[Scene edit records]

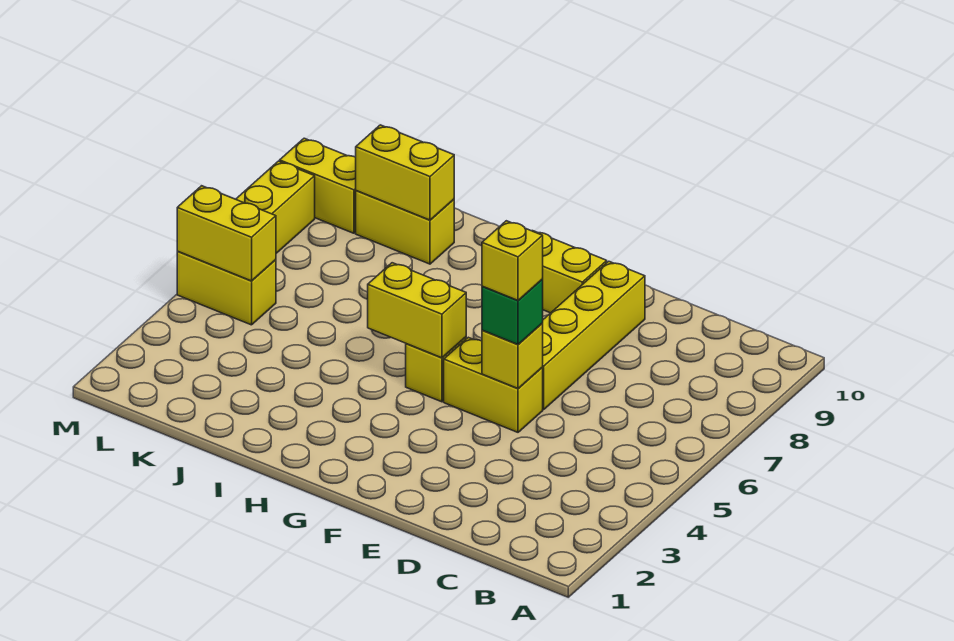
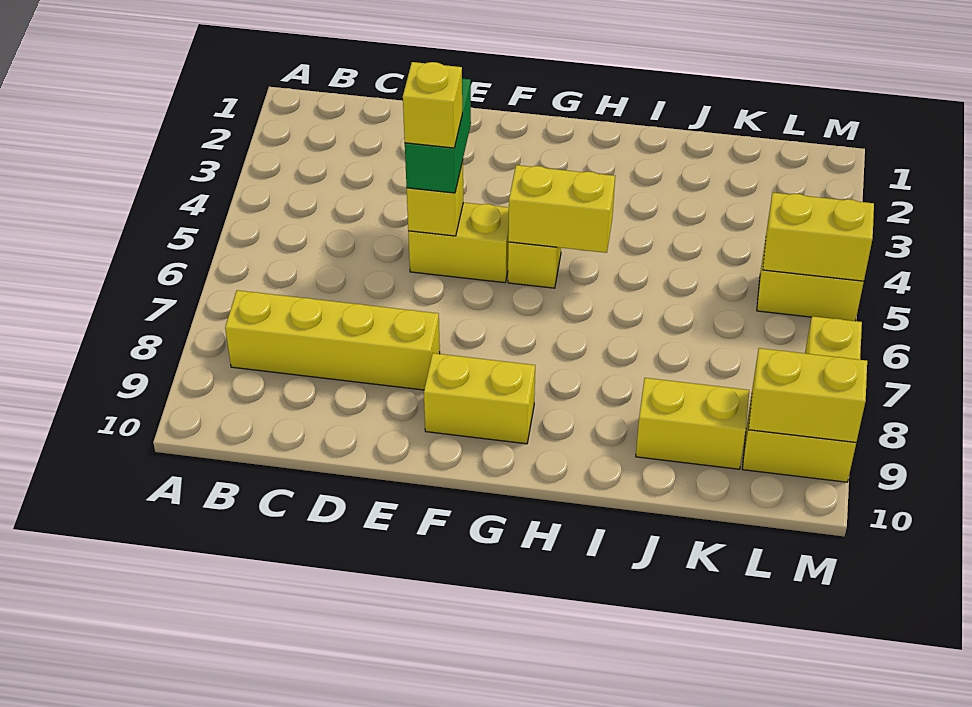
green brick E5 level 3 -> green brick E4:E5 level 3
yellow brick E6:E9 level 1 -> yellow brick B8:E8 level 1
yellow brick J9:K9 level 2 -> yellow brick L9:M9 level 2

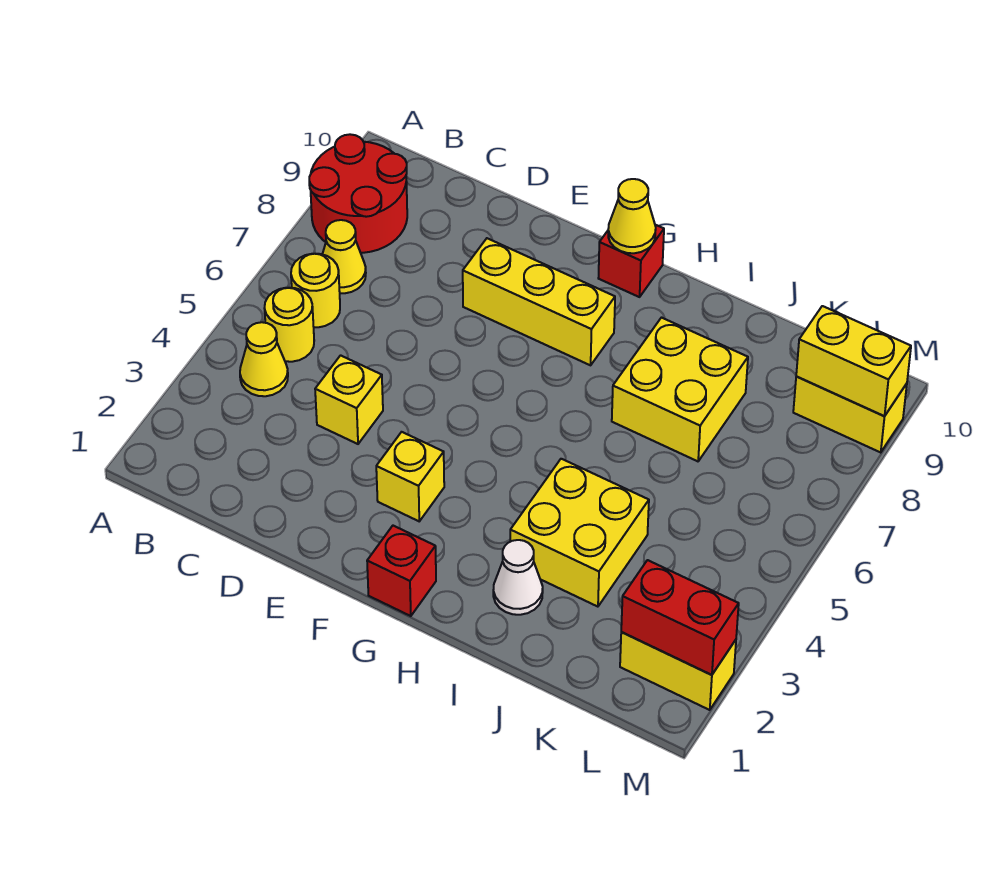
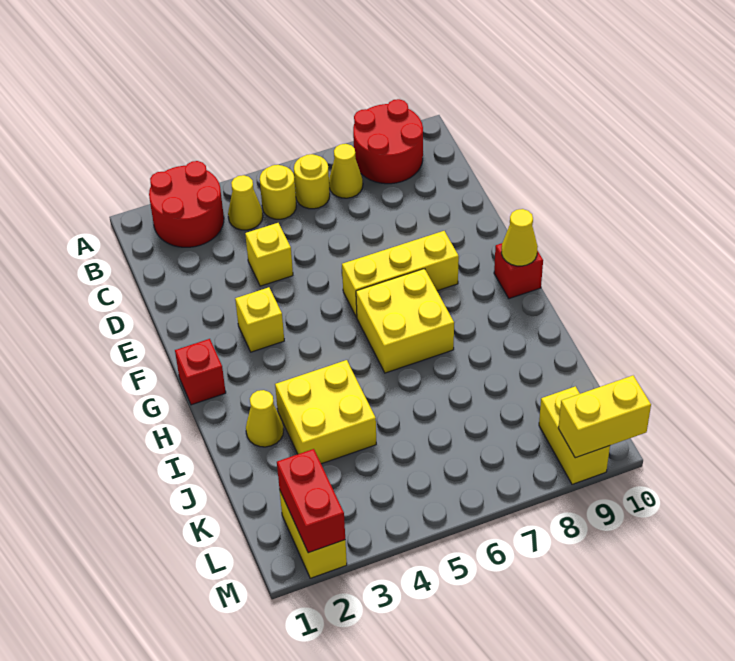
none -> red round brick A2:B3 level 1
yellow brick E8:G8 level 1 -> yellow brick F6:F8 level 1
white cone I2 level 1 -> yellow cone I2 level 1
yellow brick I7:J8 level 1 -> yellow brick G6:H7 level 1
yellow brick L9:M9 level 2 -> yellow brick M9:M10 level 2

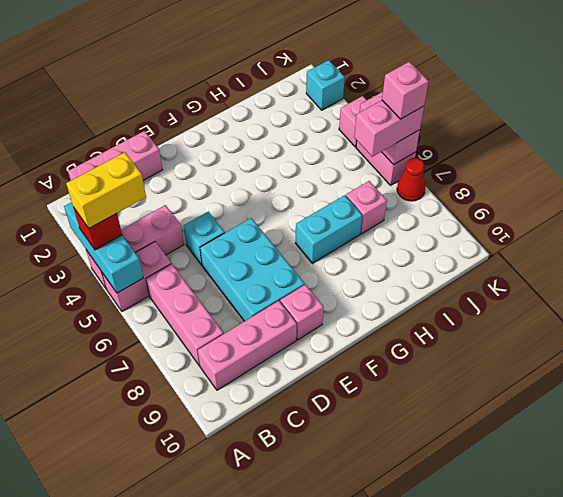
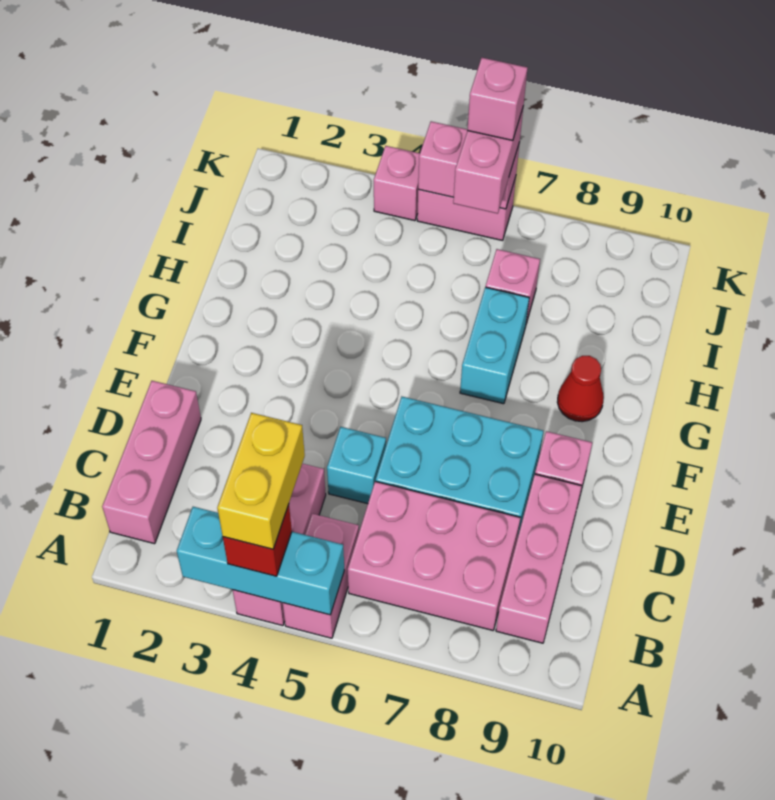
pink brick B6:B8 level 1 -> pink brick B6:C8 level 1
cyan brick K2 level 1 -> none
red cone K7 level 1 -> red cone G9 level 1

- [Required work]: Wherever a picture appears in the data, please drop it and retype the rest exactly.

- [Answer to this task]:
green brick E5 level 3 -> green brick E4:E5 level 3
yellow brick E6:E9 level 1 -> yellow brick B8:E8 level 1
yellow brick J9:K9 level 2 -> yellow brick L9:M9 level 2

none -> red round brick A2:B3 level 1
yellow brick E8:G8 level 1 -> yellow brick F6:F8 level 1
white cone I2 level 1 -> yellow cone I2 level 1
yellow brick I7:J8 level 1 -> yellow brick G6:H7 level 1
yellow brick L9:M9 level 2 -> yellow brick M9:M10 level 2

pink brick B6:B8 level 1 -> pink brick B6:C8 level 1
cyan brick K2 level 1 -> none
red cone K7 level 1 -> red cone G9 level 1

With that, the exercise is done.